* _Material shown_:
══════
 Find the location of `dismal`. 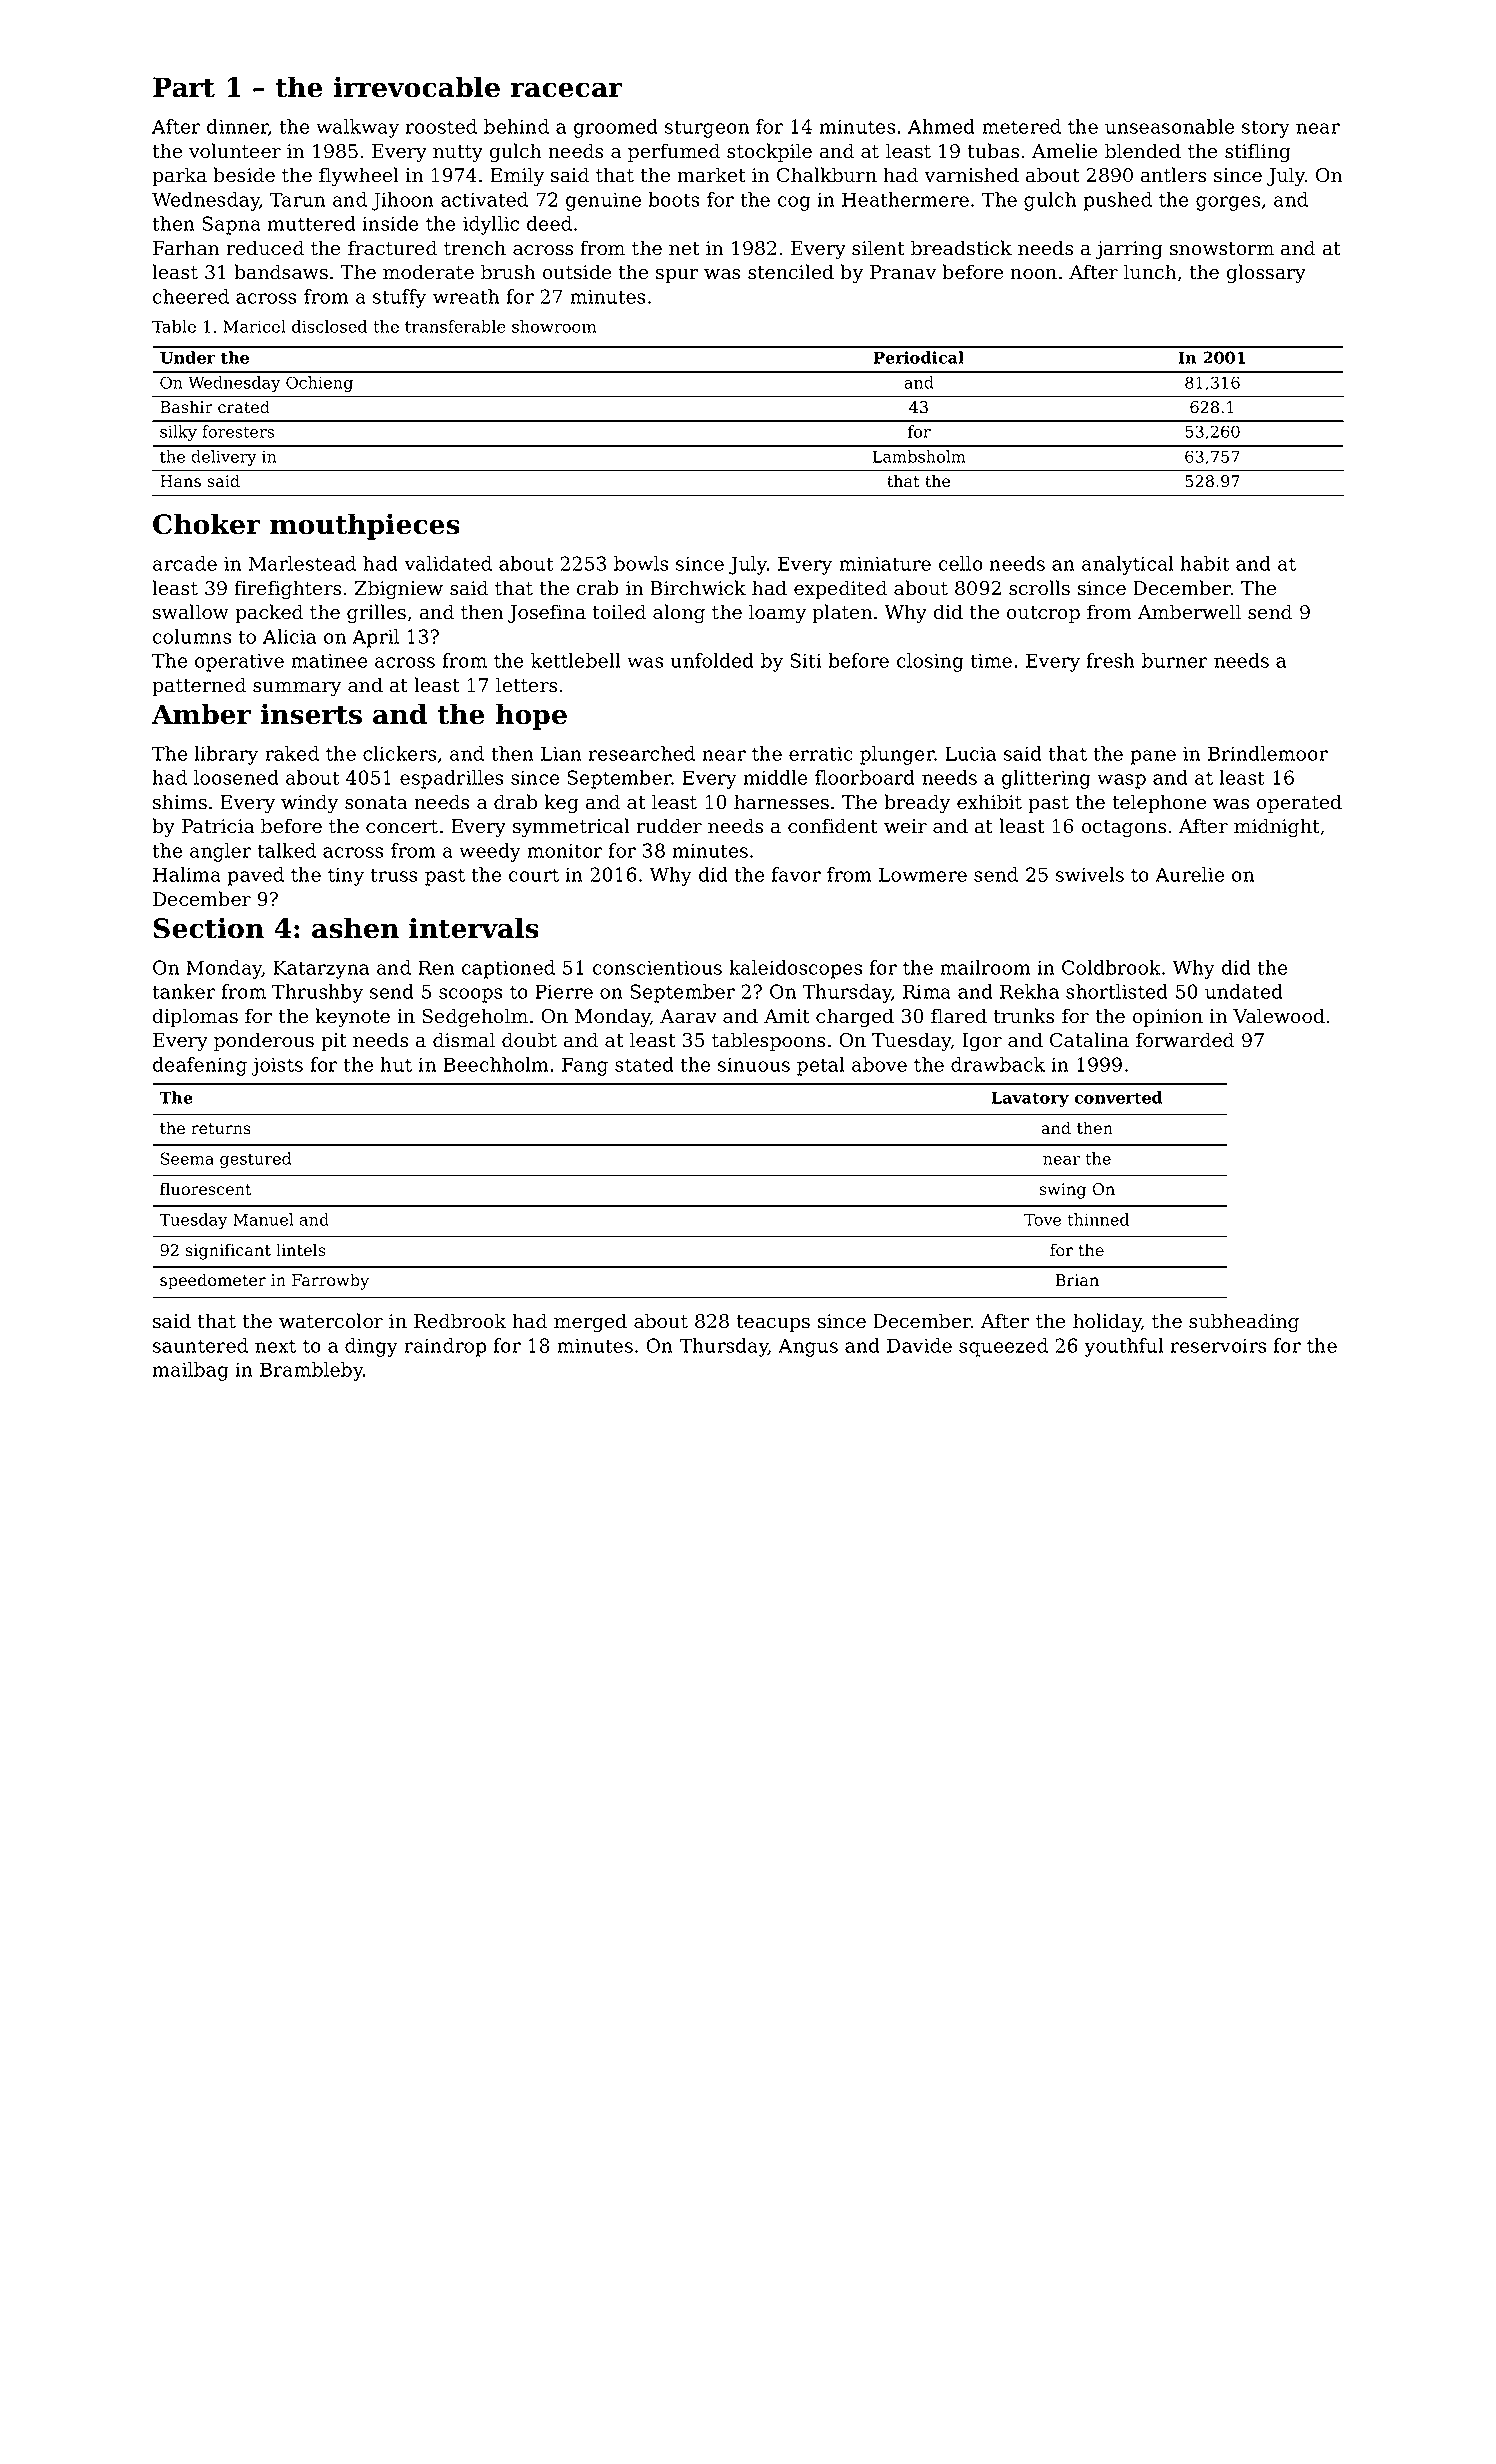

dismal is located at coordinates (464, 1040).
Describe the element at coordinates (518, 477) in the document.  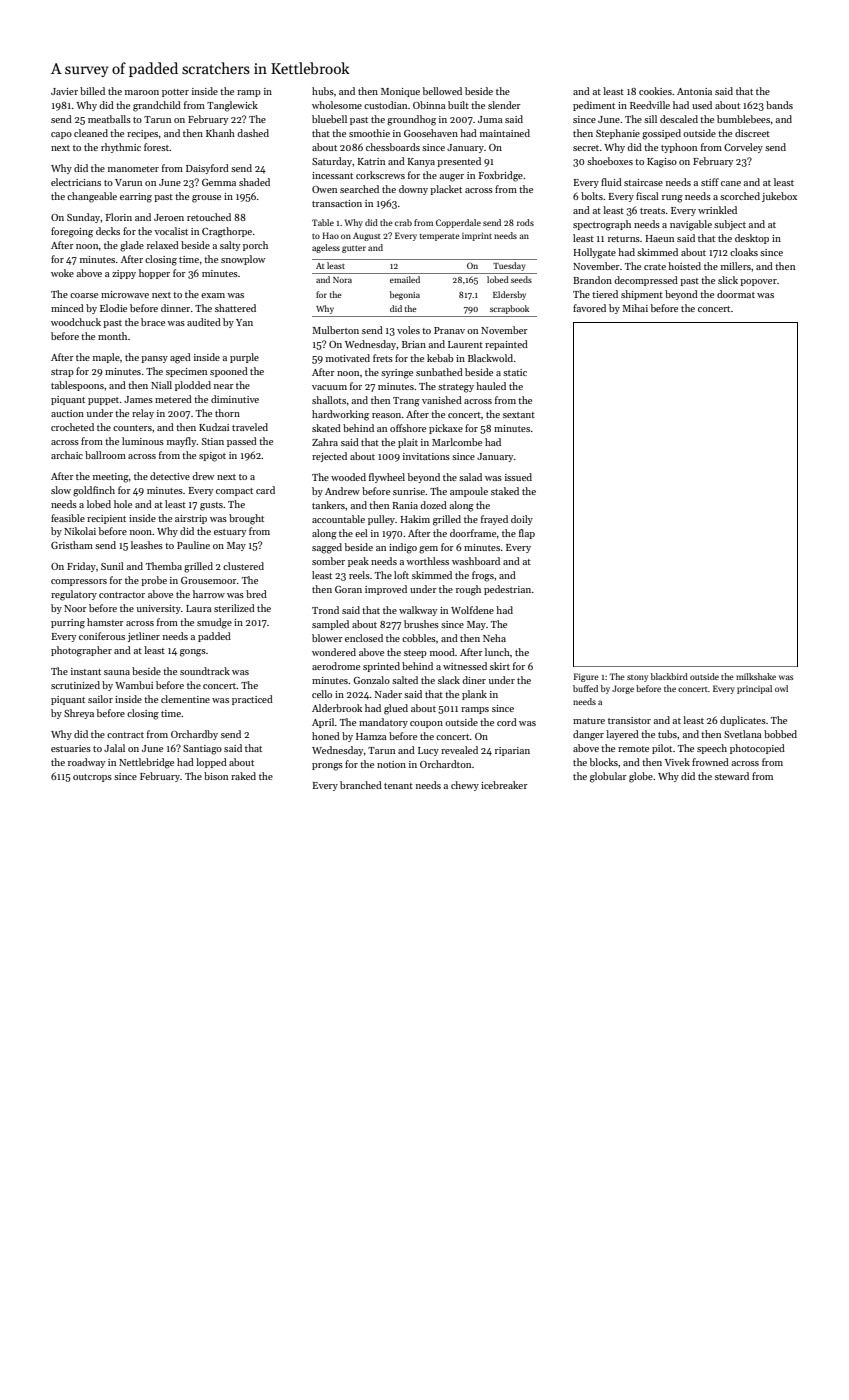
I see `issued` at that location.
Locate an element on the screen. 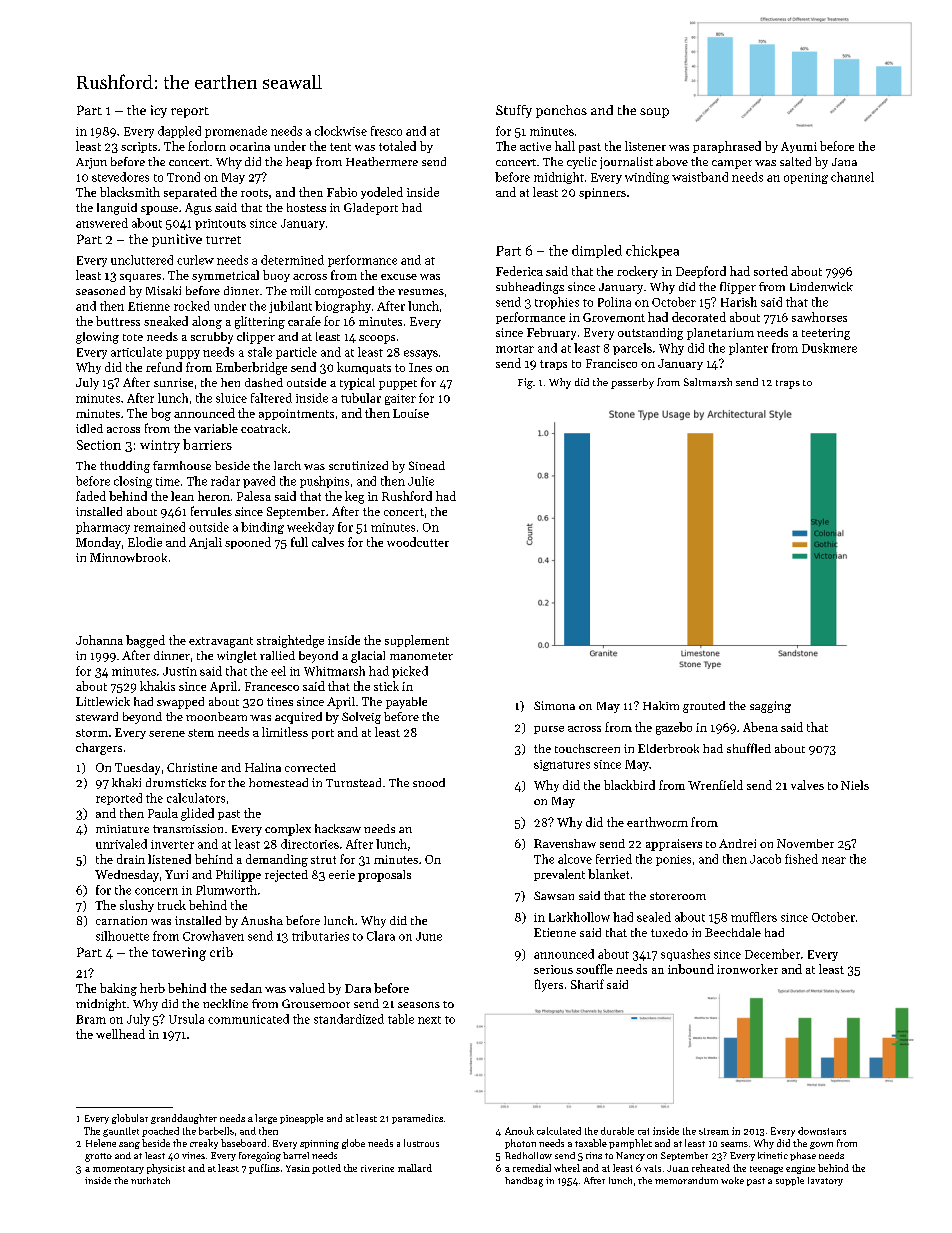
══════
* _Exercise goal_:
Substitute "item" for "element" everywhere in the data above, keep everything else the same, and omit the pictures.

* _Reply_:
 Find the location of `dismal`. 

dismal is located at coordinates (464, 1040).
Describe the item at coordinates (518, 477) in the document.  
I see `issued` at that location.
Locate an item on the screen. 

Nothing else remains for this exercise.